▶ _Instructions to follow_
Starting with the line that contains "red hexagon: (435, 270) -> (343, 172), moved" and stopping after the line that contains "yellow circle: (791, 447)", return each line below exactly as written, with no others.

▶ _Supplied data_
== == ==

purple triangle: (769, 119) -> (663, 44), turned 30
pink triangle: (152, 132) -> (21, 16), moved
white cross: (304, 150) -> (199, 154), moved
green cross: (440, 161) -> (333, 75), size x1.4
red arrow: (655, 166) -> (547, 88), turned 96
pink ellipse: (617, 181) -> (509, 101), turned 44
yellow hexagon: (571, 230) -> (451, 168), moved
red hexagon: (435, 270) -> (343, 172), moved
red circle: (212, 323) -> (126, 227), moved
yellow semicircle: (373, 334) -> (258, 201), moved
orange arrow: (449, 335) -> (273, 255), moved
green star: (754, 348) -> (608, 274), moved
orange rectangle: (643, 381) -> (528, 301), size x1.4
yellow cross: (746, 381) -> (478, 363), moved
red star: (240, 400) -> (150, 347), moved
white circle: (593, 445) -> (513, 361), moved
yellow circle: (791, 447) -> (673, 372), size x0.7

== == ==

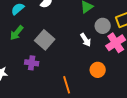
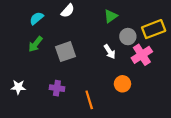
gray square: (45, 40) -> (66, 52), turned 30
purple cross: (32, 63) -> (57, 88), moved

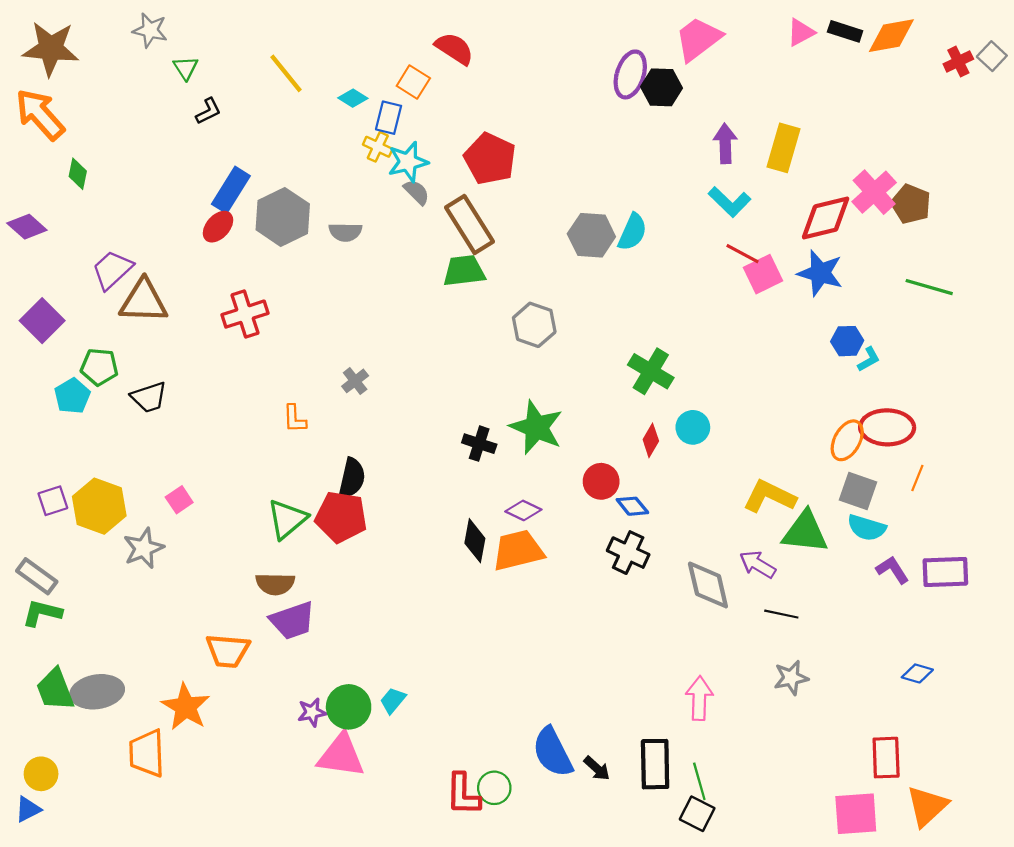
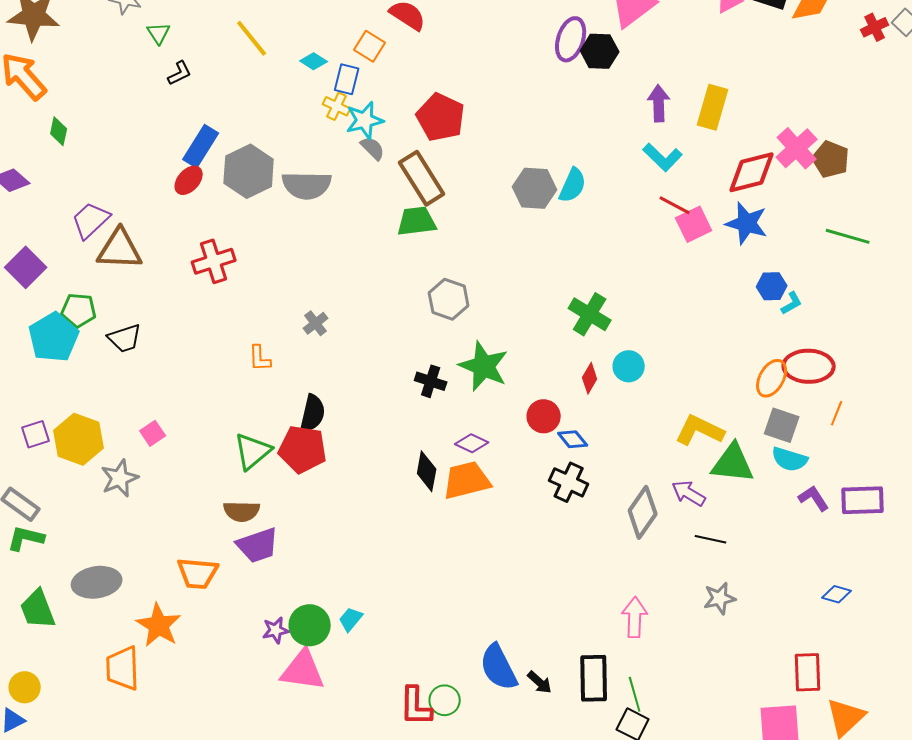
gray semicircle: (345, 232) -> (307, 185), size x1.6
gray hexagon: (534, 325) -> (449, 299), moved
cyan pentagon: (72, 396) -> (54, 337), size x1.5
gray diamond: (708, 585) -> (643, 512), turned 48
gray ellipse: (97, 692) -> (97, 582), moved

== == ==

▶ _Reply_
red hexagon: (435, 270) -> (343, 172), moved
red circle: (212, 323) -> (126, 227), moved
yellow semicircle: (373, 334) -> (258, 201), moved
orange arrow: (449, 335) -> (273, 255), moved
green star: (754, 348) -> (608, 274), moved
orange rectangle: (643, 381) -> (528, 301), size x1.4
yellow cross: (746, 381) -> (478, 363), moved
red star: (240, 400) -> (150, 347), moved
white circle: (593, 445) -> (513, 361), moved
yellow circle: (791, 447) -> (673, 372), size x0.7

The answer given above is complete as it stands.